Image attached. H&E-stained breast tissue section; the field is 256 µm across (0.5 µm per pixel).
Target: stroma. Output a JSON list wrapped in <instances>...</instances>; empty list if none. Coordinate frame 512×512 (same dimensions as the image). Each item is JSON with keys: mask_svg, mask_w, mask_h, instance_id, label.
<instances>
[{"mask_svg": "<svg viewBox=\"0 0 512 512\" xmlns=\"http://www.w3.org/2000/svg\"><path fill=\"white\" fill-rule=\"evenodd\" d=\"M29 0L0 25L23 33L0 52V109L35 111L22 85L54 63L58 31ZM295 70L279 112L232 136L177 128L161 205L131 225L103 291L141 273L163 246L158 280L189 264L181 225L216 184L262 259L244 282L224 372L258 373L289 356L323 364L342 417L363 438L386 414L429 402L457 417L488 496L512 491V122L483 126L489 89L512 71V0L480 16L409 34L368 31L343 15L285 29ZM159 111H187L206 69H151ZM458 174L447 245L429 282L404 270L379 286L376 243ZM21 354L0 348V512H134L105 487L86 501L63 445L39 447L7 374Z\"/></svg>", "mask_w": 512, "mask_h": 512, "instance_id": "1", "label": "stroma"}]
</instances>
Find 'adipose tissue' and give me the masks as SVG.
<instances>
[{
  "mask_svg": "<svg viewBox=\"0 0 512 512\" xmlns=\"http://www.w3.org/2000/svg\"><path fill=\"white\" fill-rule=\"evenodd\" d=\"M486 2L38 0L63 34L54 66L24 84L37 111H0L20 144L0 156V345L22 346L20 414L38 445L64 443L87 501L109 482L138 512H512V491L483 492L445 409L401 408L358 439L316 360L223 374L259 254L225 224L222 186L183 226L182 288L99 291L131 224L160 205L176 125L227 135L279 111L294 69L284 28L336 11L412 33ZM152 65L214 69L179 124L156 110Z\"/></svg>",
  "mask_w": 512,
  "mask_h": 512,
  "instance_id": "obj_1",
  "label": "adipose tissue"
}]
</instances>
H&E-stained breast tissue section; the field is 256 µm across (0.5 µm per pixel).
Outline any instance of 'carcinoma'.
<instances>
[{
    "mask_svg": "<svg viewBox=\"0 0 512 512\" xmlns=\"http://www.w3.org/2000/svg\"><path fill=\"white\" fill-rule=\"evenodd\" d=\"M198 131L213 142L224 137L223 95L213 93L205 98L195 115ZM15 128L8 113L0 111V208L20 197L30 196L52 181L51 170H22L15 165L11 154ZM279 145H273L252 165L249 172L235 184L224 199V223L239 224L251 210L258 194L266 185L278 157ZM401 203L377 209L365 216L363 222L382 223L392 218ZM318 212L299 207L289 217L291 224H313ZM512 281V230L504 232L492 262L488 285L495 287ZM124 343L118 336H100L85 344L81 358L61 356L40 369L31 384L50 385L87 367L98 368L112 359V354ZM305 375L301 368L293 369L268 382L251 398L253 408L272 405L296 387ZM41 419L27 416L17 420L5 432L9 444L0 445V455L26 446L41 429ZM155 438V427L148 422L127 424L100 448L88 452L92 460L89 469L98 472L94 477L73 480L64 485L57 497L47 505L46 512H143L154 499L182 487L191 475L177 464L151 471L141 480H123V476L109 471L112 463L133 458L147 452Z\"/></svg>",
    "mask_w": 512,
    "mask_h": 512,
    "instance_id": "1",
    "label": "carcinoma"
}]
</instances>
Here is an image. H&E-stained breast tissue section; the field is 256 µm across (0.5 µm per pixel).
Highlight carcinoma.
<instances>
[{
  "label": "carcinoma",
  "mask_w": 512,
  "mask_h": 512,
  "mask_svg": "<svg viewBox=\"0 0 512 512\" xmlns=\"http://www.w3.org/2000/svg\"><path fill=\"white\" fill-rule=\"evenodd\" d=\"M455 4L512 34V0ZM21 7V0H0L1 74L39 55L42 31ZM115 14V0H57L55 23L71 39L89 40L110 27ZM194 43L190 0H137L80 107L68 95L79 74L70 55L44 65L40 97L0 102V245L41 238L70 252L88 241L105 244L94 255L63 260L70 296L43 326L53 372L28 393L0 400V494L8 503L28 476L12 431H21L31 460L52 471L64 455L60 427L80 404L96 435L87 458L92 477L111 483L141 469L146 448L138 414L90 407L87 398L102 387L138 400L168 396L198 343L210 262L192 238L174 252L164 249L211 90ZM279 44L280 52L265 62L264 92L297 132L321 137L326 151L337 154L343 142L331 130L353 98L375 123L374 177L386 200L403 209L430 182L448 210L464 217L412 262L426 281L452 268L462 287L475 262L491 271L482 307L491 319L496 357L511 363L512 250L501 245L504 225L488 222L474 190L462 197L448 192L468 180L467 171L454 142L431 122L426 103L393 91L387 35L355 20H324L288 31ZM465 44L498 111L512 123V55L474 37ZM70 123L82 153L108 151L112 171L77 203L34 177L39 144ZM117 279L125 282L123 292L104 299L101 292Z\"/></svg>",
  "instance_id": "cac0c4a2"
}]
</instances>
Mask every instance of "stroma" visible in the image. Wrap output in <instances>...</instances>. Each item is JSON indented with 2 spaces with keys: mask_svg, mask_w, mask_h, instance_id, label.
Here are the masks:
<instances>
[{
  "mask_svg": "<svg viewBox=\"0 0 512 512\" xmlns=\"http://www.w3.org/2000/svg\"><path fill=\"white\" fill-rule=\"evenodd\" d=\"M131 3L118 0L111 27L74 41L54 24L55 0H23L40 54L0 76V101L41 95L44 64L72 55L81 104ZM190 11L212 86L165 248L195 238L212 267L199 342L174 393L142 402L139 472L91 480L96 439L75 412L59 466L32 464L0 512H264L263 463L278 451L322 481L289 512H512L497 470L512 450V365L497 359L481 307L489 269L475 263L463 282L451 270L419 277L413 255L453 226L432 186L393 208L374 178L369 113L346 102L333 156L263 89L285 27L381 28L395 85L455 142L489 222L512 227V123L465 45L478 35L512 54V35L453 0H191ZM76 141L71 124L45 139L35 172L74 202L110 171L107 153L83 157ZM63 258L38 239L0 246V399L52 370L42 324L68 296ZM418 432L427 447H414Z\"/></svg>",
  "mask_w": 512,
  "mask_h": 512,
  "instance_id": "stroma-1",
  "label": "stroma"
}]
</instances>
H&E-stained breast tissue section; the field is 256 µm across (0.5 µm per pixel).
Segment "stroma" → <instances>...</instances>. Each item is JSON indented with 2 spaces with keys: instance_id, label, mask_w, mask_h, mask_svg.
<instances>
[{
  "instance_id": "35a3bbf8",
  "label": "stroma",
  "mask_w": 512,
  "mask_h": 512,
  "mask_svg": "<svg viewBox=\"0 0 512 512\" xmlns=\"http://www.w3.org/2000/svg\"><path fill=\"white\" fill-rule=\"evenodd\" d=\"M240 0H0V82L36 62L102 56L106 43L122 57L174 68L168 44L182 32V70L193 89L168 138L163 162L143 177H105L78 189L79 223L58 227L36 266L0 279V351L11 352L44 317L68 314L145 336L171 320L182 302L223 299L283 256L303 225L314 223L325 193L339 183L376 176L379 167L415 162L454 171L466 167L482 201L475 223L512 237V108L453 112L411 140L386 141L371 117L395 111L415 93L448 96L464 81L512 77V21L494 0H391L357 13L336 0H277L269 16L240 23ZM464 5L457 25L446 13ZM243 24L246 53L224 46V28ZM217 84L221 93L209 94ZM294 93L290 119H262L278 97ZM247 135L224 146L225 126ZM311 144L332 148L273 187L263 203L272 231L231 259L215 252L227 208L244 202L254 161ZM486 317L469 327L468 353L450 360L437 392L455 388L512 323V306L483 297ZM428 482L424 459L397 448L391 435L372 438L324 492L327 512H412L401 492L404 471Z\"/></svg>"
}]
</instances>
◆ ◆ ◆ ◆ ◆ ◆ ◆
■ **SET EXERCISE**: Only the number should be given: how many lines of the data contain the word "breast"?

■ **THE ANSWER**: 4